■ Exercise aim: In the records below, find the line with "side table: (348, 274) -> (215, 311), moved" and the line with "fridge: (221, 337)"; return exactly those lines and every line between them.

■ Listed records:

################

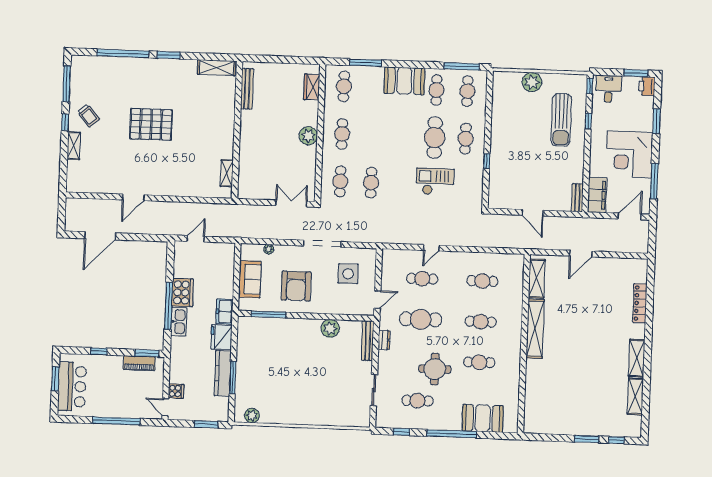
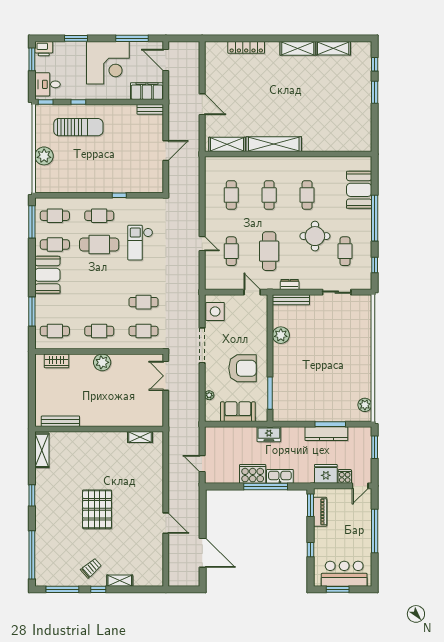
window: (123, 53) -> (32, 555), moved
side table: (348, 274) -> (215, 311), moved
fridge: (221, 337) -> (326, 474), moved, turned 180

################

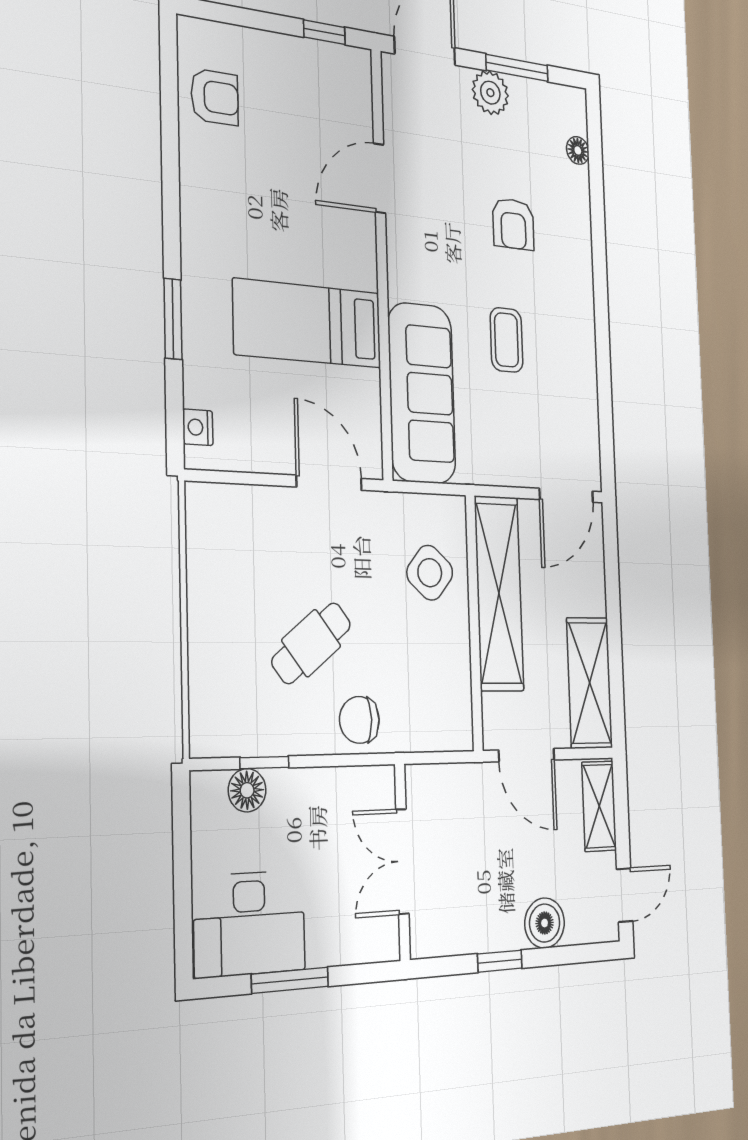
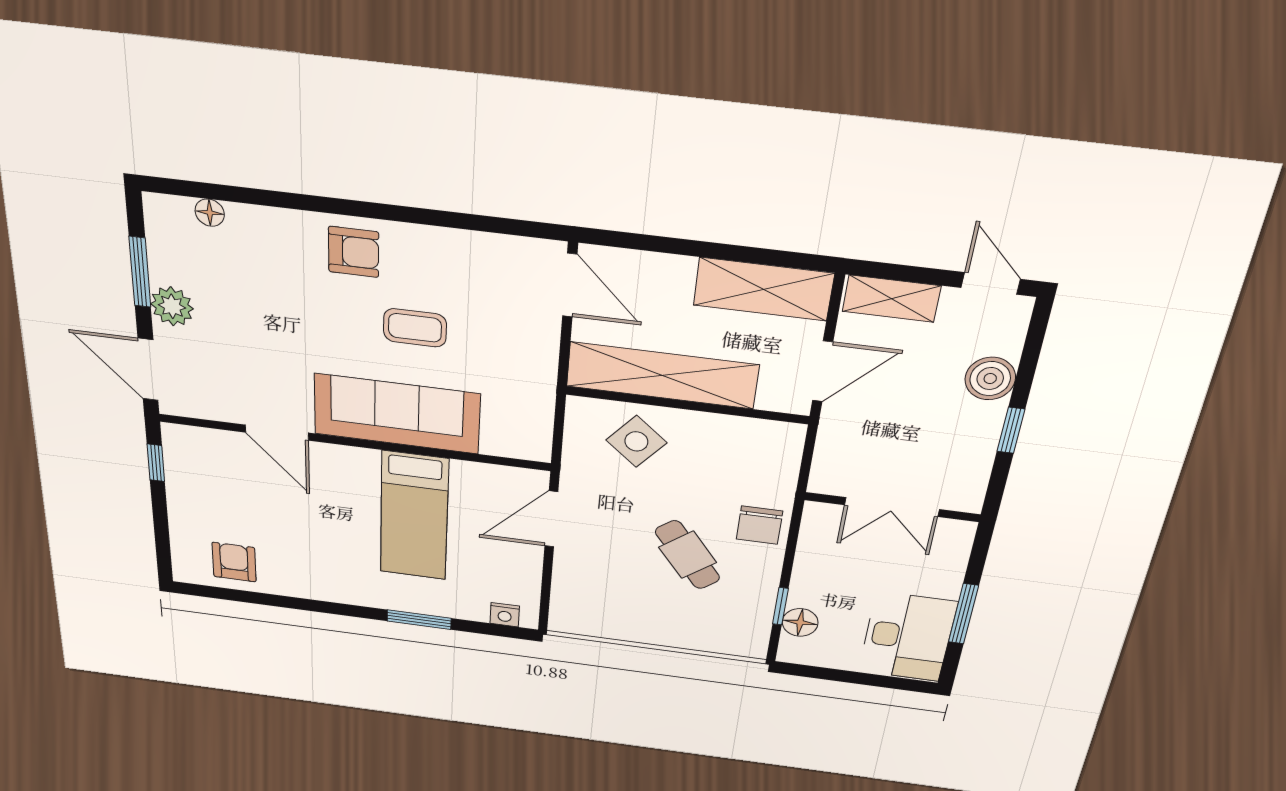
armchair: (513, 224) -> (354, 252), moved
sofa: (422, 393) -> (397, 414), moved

################

■ Exercise output:
side table: (348, 274) -> (215, 311), moved
fridge: (221, 337) -> (326, 474), moved, turned 180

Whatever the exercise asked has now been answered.